# What is expected
Write back, word for word, the lines from the one containing "(201, 479) = (205, 339): none -> orange plane" to the end of the listing below. Include nothing else, and no pictures.

# Data to process
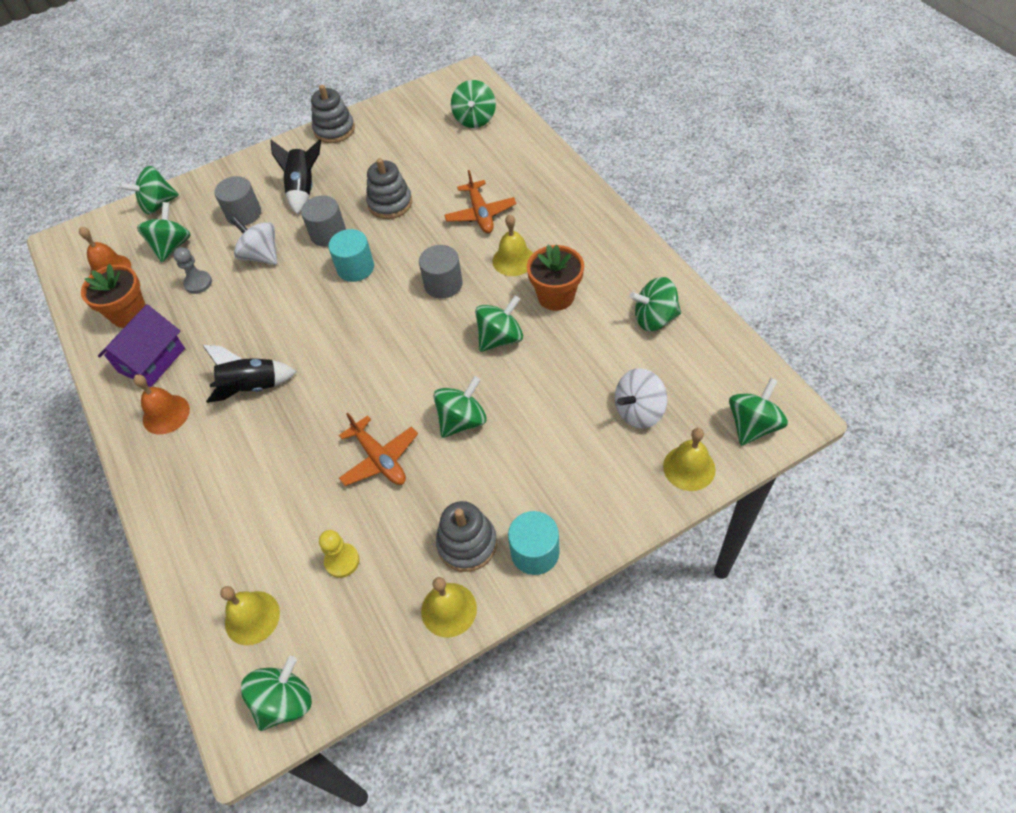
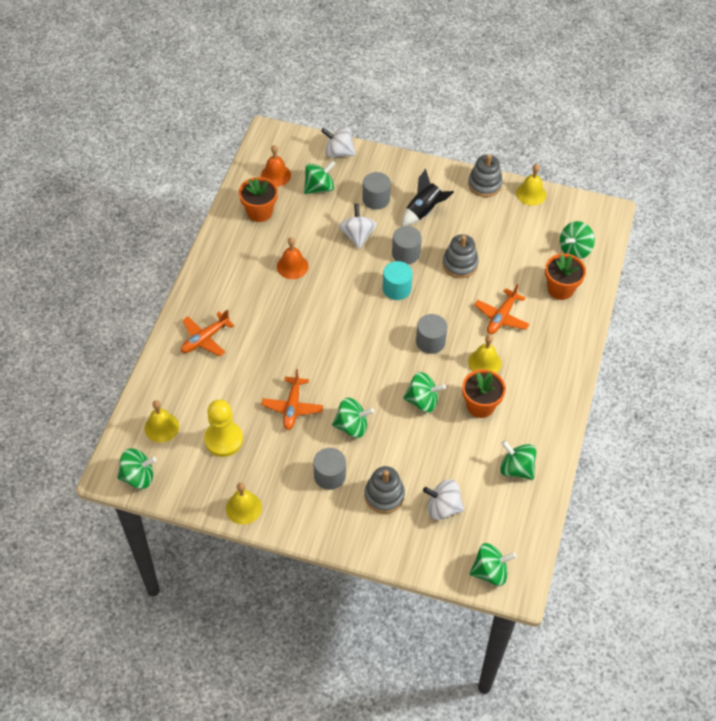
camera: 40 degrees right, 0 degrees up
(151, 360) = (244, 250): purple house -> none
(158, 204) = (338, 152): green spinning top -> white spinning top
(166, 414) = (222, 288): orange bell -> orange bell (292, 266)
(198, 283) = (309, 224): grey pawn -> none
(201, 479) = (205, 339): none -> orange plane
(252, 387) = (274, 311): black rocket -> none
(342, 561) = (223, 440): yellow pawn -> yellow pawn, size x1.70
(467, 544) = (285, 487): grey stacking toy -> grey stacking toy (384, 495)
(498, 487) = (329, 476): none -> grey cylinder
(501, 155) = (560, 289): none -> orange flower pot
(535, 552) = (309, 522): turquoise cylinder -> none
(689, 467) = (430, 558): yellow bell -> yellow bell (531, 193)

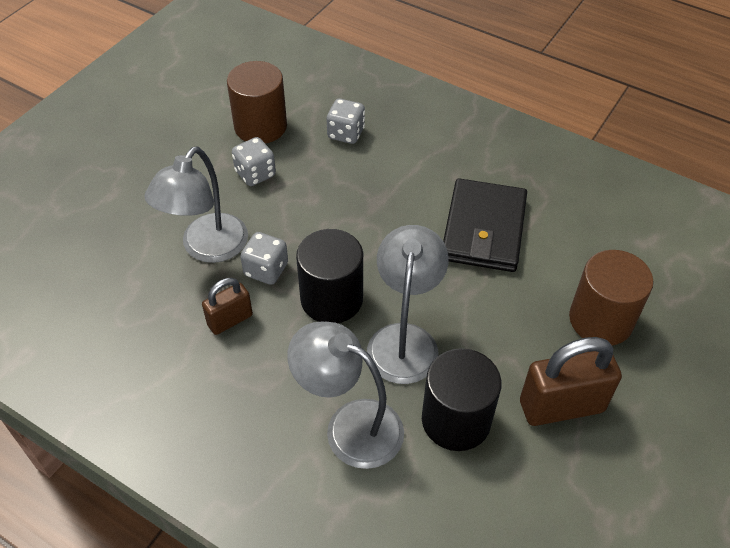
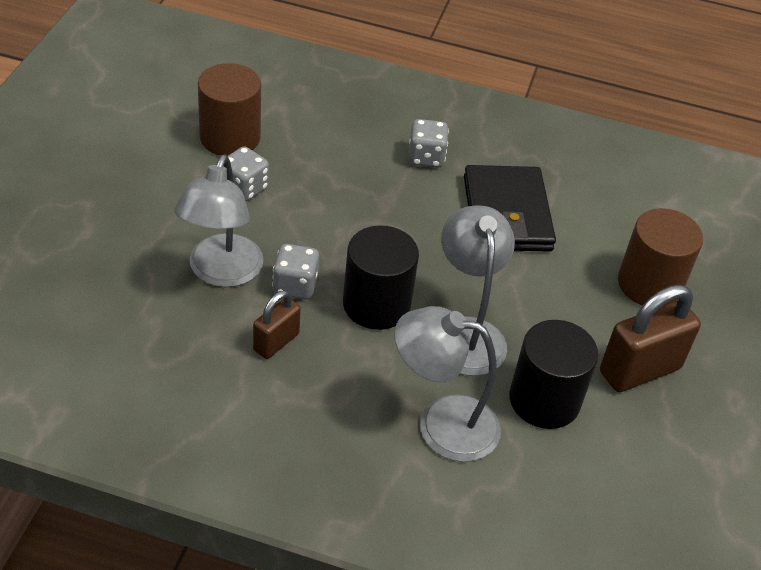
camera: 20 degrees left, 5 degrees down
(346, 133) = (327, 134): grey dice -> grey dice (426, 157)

# Answer box
(201, 479) = (205, 339): none -> orange plane
(252, 387) = (274, 311): black rocket -> none
(342, 561) = (223, 440): yellow pawn -> yellow pawn, size x1.70
(467, 544) = (285, 487): grey stacking toy -> grey stacking toy (384, 495)
(498, 487) = (329, 476): none -> grey cylinder
(501, 155) = (560, 289): none -> orange flower pot
(535, 552) = (309, 522): turquoise cylinder -> none
(689, 467) = (430, 558): yellow bell -> yellow bell (531, 193)

camera: 20 degrees left, 5 degrees down
(346, 133) = (327, 134): grey dice -> grey dice (426, 157)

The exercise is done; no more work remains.